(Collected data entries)
——————
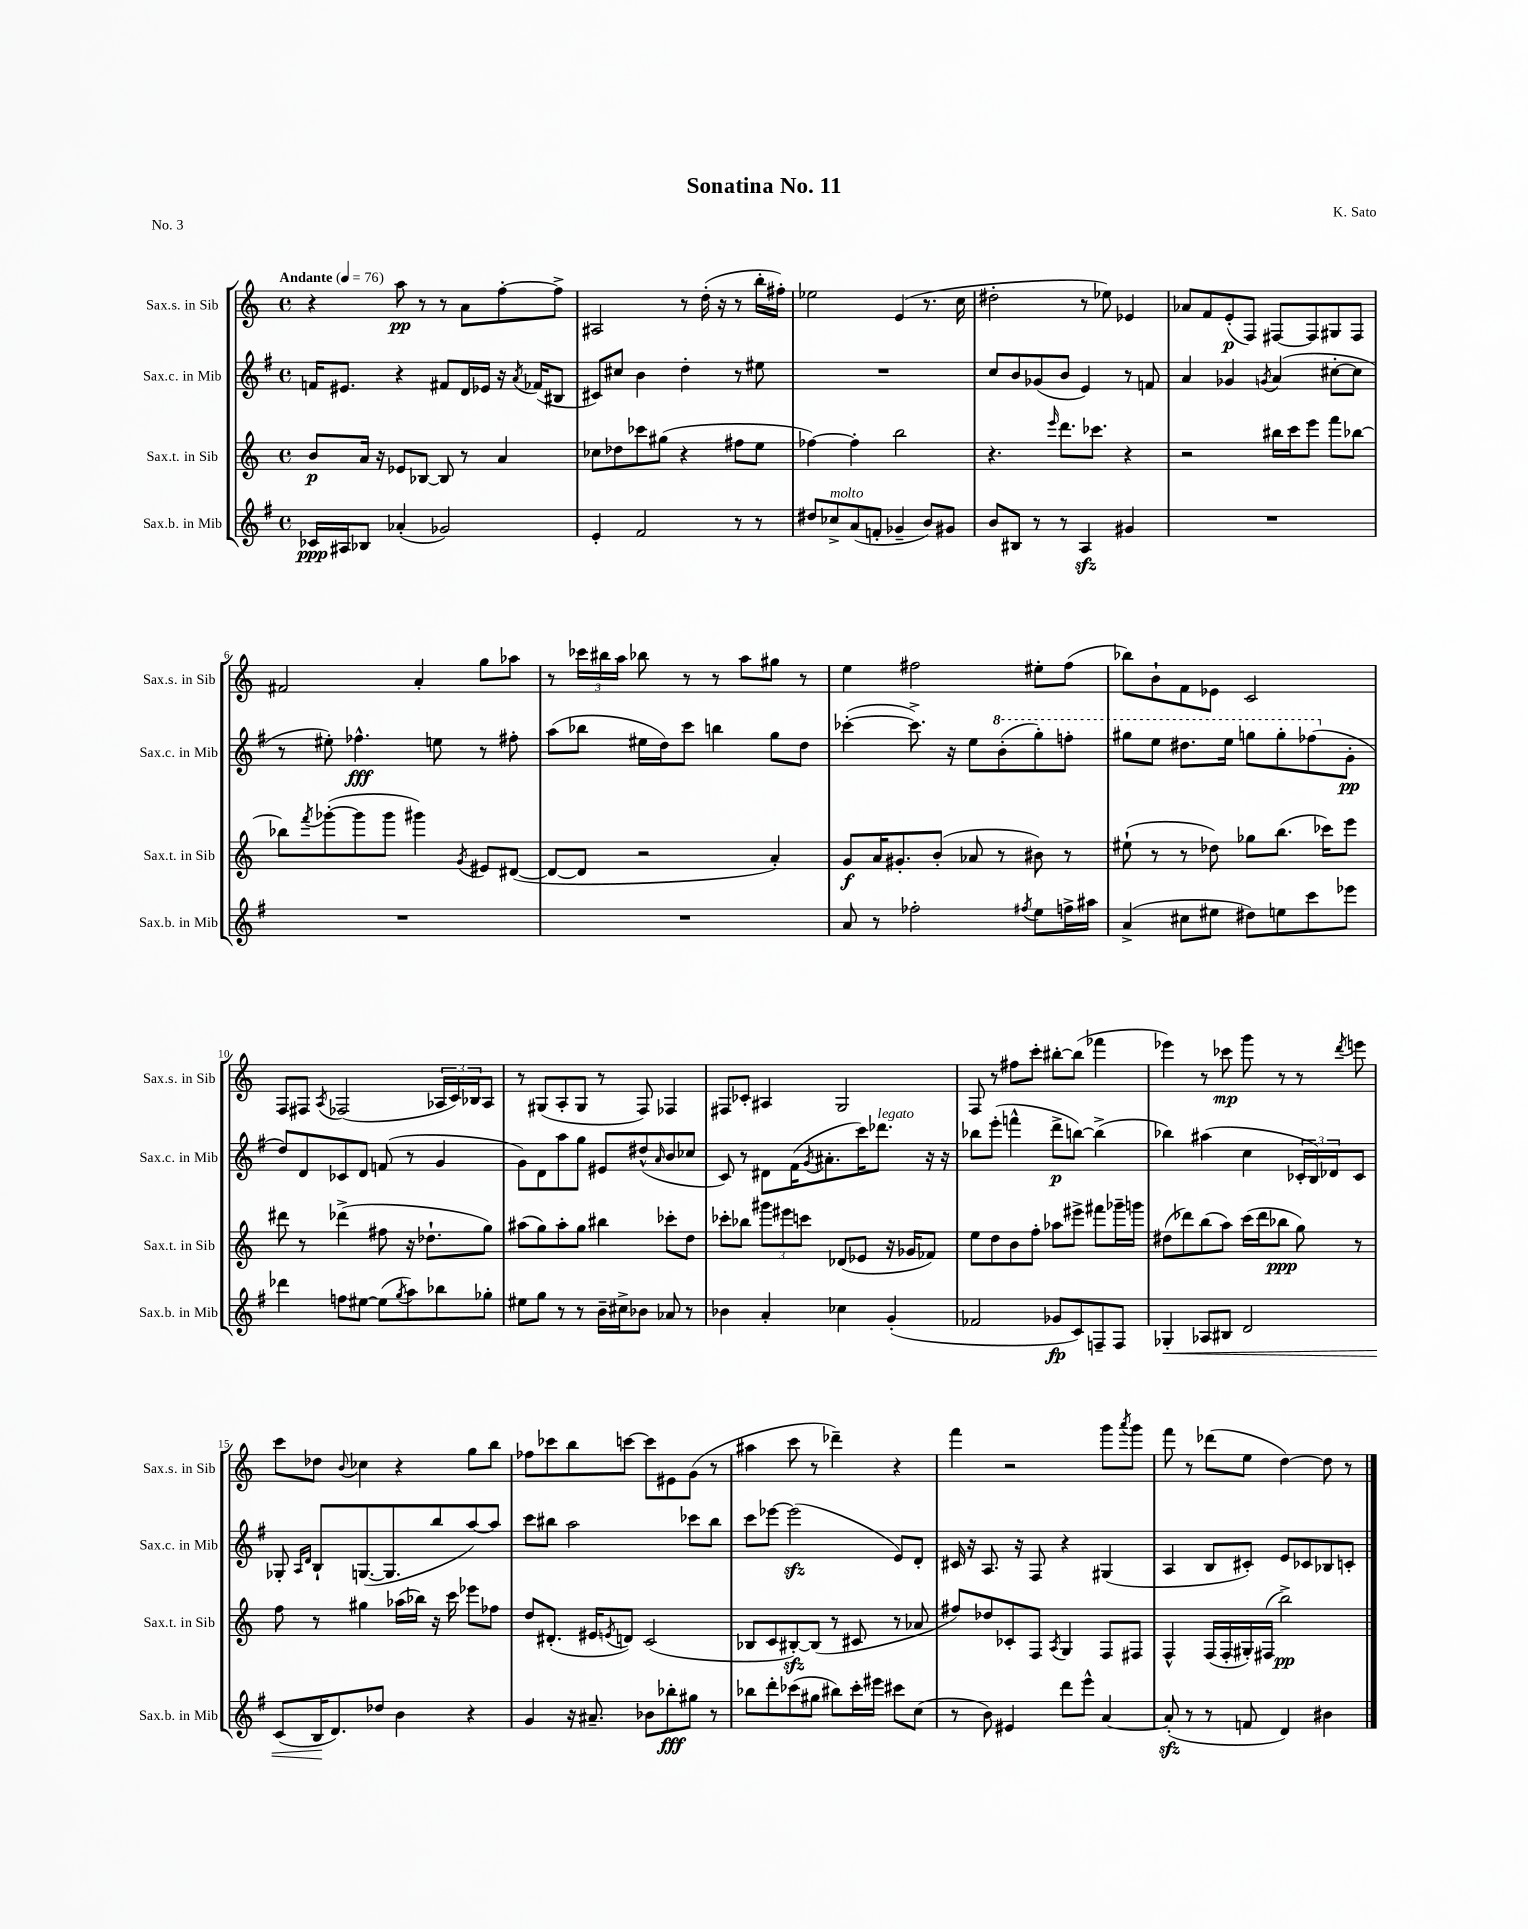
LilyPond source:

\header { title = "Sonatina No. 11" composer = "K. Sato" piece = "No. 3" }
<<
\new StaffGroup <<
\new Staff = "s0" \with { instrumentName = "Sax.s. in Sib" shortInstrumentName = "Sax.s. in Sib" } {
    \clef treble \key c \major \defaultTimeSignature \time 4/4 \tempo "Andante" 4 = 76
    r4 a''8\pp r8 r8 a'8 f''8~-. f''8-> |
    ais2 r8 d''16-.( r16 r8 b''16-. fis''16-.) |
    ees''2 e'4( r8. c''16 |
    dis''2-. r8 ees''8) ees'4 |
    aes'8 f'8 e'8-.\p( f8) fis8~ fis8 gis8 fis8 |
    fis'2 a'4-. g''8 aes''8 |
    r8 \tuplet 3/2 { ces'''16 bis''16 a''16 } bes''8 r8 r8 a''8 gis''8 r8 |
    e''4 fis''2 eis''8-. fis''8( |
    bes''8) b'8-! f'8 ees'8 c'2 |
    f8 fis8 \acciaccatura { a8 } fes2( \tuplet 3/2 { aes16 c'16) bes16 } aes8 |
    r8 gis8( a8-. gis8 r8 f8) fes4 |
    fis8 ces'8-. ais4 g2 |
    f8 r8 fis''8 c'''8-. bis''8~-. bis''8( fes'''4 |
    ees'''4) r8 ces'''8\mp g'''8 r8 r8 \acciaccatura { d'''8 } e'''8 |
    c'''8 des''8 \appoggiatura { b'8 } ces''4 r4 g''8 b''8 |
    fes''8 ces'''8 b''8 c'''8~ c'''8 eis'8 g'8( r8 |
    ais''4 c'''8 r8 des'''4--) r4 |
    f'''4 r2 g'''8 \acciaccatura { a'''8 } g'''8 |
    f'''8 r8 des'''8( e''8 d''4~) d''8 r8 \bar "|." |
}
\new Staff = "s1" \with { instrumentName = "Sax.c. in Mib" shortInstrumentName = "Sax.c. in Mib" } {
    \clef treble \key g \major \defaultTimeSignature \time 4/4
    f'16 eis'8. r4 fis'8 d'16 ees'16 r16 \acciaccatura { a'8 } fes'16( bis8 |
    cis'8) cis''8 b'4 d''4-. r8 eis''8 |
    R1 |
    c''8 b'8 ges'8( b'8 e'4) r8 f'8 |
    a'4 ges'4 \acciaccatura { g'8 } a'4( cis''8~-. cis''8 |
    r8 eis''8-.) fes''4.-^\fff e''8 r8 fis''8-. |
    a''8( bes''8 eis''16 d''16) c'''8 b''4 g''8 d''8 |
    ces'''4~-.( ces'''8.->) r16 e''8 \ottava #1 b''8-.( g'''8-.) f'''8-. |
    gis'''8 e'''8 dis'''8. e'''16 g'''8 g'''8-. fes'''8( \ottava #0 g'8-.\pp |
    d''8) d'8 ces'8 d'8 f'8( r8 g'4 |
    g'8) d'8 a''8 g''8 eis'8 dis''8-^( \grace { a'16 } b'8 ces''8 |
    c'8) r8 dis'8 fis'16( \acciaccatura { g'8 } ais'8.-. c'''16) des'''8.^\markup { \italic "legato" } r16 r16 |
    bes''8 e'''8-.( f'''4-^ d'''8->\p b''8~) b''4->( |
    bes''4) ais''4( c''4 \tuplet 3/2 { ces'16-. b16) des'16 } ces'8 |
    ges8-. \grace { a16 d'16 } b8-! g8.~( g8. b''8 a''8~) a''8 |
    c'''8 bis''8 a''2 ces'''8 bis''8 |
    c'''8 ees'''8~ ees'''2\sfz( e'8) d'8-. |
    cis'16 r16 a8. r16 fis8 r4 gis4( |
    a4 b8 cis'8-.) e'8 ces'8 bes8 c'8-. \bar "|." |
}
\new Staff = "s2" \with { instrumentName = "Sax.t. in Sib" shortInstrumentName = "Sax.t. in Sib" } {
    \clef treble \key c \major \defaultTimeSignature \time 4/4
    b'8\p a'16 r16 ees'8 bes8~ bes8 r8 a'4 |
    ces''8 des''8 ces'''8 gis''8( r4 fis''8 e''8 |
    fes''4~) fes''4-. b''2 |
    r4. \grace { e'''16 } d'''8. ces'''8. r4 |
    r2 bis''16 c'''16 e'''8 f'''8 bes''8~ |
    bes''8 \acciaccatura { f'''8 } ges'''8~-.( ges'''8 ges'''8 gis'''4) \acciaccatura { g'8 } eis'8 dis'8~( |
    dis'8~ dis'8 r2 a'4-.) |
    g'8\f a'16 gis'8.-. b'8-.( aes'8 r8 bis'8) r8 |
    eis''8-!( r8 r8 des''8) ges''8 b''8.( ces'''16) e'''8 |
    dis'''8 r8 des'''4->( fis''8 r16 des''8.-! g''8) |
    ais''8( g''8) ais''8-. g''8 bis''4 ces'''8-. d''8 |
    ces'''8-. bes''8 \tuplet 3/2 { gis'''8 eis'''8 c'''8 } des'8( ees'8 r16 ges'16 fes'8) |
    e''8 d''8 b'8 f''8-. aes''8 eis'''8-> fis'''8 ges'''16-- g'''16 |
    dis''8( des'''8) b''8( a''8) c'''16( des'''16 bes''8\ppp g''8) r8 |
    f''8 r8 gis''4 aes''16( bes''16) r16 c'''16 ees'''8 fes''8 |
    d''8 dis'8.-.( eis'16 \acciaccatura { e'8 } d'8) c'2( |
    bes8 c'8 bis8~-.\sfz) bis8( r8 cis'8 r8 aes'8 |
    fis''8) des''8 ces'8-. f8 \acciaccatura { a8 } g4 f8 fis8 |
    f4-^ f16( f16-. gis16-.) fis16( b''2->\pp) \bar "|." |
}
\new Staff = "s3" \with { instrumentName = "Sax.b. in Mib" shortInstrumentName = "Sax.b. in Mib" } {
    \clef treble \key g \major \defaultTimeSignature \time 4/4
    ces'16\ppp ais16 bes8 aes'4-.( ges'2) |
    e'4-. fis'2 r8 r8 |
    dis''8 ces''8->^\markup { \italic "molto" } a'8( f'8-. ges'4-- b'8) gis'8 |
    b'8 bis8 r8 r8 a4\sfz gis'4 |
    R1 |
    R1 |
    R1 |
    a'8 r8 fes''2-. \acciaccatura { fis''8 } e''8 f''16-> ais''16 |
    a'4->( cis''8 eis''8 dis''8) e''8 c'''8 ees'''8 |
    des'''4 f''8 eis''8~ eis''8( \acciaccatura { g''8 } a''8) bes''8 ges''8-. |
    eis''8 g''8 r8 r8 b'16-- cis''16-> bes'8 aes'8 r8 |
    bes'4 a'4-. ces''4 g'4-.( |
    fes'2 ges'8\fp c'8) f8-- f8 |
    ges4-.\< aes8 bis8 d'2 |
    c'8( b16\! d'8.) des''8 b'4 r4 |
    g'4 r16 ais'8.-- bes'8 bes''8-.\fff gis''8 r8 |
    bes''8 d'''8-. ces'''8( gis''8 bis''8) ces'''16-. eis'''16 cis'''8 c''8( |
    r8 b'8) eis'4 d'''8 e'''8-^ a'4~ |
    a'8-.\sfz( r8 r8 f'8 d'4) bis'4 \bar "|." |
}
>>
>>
——————
How many lines in the records above contain the string "instrumentName"? Count them and reply with the number alone.

*SOLUTION FOR THIS EXERCISE*
4